What is required:
Return every line of the data below that includes the string "moved".

Data excerpts:
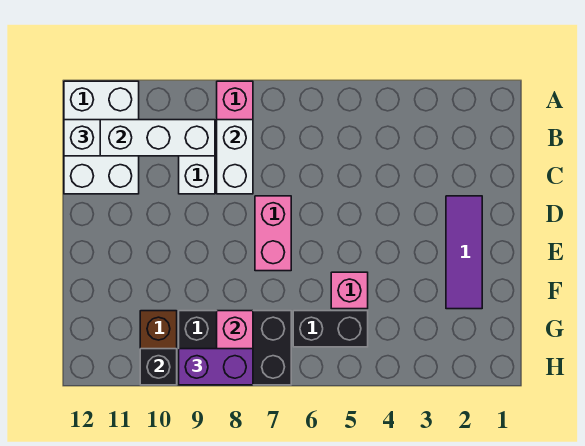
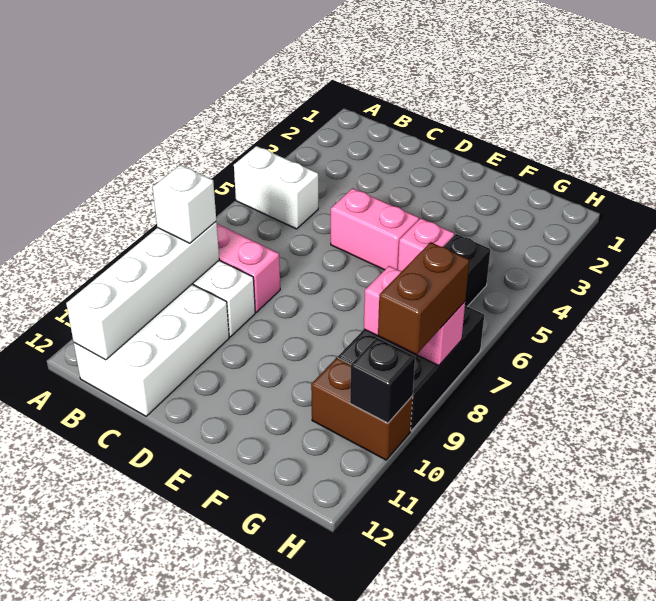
white 2x3 brick [64,81,139,194] -> white 2x3 brick turned to [74,284,229,416]
white 1x2 brick [217,120,253,194] -> white 1x2 brick moved to [234,146,318,229]
white 1x1 brick [64,120,100,156] -> white 1x1 brick moved to [153,165,216,243]
purple 1x3 tile [446,196,482,309] -> none
pink 1x2 brick [255,196,291,271] -> pink 1x2 brick moved to [331,188,419,270]
purple 1x2 brick [179,349,253,385] -> brown 1x2 brick [378,242,469,354]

Solved problem:
white 1x2 brick [217,120,253,194] -> white 1x2 brick moved to [234,146,318,229]
white 1x1 brick [64,120,100,156] -> white 1x1 brick moved to [153,165,216,243]
pink 1x2 brick [255,196,291,271] -> pink 1x2 brick moved to [331,188,419,270]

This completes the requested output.